TASK PROMPT: List every line of the records below that contains the string "document", copying each line in full.

** start RECORDS TO PROCESS **

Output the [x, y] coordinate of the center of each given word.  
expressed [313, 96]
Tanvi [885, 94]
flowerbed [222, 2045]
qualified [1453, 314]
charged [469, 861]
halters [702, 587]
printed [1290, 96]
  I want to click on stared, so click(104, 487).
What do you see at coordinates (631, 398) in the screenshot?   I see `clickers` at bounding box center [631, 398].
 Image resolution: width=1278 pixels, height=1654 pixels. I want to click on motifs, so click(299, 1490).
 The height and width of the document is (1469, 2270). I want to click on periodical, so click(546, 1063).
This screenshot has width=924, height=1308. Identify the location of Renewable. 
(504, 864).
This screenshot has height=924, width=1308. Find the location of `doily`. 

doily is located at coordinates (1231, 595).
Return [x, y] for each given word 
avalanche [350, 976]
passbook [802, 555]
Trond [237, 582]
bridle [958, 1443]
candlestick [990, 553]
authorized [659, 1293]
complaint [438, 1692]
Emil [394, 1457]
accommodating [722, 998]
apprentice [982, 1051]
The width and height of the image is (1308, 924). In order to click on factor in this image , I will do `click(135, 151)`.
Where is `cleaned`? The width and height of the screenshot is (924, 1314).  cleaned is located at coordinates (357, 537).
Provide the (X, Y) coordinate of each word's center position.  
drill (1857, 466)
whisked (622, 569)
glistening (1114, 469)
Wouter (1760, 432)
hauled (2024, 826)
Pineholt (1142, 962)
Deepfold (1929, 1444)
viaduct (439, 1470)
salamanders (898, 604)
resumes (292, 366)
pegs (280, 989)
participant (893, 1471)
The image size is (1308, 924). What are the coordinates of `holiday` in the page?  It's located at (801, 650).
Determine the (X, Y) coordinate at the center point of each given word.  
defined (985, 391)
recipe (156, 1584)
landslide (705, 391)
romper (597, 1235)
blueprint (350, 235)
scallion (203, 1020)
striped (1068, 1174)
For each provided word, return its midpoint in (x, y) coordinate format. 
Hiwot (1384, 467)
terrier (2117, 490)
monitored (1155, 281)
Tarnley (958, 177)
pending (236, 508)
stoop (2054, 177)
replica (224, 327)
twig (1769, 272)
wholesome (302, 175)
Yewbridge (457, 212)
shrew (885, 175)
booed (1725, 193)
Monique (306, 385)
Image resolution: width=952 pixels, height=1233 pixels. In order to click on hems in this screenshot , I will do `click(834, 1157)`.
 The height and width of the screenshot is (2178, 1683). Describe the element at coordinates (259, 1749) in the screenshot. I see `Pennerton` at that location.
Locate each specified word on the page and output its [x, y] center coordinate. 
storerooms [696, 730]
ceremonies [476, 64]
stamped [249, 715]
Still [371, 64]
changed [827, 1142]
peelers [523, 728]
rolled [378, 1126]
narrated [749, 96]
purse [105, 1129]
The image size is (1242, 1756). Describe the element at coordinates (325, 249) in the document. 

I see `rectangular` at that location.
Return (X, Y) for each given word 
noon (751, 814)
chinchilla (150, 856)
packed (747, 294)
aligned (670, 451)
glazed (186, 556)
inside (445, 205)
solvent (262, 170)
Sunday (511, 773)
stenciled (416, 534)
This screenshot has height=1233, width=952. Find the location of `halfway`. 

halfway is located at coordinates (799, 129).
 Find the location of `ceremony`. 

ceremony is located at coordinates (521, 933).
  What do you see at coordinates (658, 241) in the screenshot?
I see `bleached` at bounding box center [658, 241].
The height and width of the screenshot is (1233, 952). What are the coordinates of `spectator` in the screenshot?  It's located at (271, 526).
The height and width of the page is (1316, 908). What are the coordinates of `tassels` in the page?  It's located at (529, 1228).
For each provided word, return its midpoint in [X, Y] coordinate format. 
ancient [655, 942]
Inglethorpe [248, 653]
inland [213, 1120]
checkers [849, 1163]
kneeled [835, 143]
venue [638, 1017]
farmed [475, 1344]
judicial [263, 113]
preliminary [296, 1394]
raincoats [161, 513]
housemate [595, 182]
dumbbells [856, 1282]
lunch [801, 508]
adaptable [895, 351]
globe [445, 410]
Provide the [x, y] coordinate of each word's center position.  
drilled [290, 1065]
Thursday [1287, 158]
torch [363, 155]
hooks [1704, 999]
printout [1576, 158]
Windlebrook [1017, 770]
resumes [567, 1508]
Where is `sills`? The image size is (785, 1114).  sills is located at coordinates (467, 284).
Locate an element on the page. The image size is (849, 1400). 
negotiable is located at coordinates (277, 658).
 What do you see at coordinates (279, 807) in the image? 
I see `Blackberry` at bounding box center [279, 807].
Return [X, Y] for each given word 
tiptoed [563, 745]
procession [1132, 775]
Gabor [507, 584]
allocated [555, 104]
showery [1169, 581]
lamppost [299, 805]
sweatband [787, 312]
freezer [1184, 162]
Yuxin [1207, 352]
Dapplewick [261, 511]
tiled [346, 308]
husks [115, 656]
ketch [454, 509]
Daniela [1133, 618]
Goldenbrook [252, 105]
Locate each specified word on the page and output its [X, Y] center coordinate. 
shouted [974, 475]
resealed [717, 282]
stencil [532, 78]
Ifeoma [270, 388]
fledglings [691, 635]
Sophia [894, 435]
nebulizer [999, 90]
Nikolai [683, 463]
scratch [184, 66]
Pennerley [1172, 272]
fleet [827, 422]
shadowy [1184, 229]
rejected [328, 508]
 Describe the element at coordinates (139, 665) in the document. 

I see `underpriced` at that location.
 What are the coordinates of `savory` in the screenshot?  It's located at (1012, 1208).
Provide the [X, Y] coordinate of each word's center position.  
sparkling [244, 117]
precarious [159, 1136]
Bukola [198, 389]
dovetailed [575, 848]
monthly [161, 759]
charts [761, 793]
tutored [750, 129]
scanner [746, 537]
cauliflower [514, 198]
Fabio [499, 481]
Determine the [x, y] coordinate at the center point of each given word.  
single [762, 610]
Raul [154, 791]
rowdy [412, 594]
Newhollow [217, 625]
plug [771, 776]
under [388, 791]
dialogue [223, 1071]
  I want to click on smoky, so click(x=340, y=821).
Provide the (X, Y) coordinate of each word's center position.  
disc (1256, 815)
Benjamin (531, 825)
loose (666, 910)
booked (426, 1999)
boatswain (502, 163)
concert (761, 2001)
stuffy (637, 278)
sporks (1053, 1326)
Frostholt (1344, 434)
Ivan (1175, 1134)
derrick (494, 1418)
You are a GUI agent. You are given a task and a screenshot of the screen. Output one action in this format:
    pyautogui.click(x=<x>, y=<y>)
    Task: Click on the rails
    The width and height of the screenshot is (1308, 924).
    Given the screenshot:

** end RECORDS TO PROCESS **

THE OUTPUT:
 The height and width of the document is (1469, 2270). I want to click on periodical, so click(546, 1063).
The image size is (1242, 1756). Describe the element at coordinates (325, 249) in the document. 
 Describe the element at coordinates (139, 665) in the document. 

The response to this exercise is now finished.